The task: The answer must match the listing exactly, with every line written out again.

(Information supplied)

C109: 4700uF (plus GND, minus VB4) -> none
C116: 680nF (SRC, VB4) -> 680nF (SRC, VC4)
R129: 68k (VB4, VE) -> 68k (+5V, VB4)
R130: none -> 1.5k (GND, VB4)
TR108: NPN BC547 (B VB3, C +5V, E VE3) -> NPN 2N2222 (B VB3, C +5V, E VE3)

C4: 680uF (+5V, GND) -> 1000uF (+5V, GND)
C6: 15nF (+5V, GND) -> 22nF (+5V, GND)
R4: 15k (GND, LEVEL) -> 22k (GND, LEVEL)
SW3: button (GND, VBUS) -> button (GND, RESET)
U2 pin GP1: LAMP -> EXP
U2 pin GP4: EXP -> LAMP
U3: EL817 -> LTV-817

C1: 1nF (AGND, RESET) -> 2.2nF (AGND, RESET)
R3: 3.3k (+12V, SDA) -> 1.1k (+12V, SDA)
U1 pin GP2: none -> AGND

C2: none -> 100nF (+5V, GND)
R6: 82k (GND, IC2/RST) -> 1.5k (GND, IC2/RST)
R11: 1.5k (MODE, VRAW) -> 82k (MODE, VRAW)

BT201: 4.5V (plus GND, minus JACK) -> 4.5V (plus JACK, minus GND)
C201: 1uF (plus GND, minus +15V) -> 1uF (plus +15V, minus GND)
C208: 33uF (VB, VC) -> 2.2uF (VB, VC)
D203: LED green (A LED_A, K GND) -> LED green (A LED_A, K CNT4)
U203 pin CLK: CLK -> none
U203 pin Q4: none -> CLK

(End Information supplied)

Exercise result:
C109: 4700uF (plus GND, minus VB4) -> none
C116: 680nF (SRC, VB4) -> 680nF (SRC, VC4)
R129: 68k (VB4, VE) -> 68k (+5V, VB4)
R130: none -> 1.5k (GND, VB4)
TR108: NPN BC547 (B VB3, C +5V, E VE3) -> NPN 2N2222 (B VB3, C +5V, E VE3)

C4: 680uF (+5V, GND) -> 1000uF (+5V, GND)
C6: 15nF (+5V, GND) -> 22nF (+5V, GND)
R4: 15k (GND, LEVEL) -> 22k (GND, LEVEL)
SW3: button (GND, VBUS) -> button (GND, RESET)
U2 pin GP1: LAMP -> EXP
U2 pin GP4: EXP -> LAMP
U3: EL817 -> LTV-817

C1: 1nF (AGND, RESET) -> 2.2nF (AGND, RESET)
R3: 3.3k (+12V, SDA) -> 1.1k (+12V, SDA)
U1 pin GP2: none -> AGND

C2: none -> 100nF (+5V, GND)
R6: 82k (GND, IC2/RST) -> 1.5k (GND, IC2/RST)
R11: 1.5k (MODE, VRAW) -> 82k (MODE, VRAW)

BT201: 4.5V (plus GND, minus JACK) -> 4.5V (plus JACK, minus GND)
C201: 1uF (plus GND, minus +15V) -> 1uF (plus +15V, minus GND)
C208: 33uF (VB, VC) -> 2.2uF (VB, VC)
D203: LED green (A LED_A, K GND) -> LED green (A LED_A, K CNT4)
U203 pin CLK: CLK -> none
U203 pin Q4: none -> CLK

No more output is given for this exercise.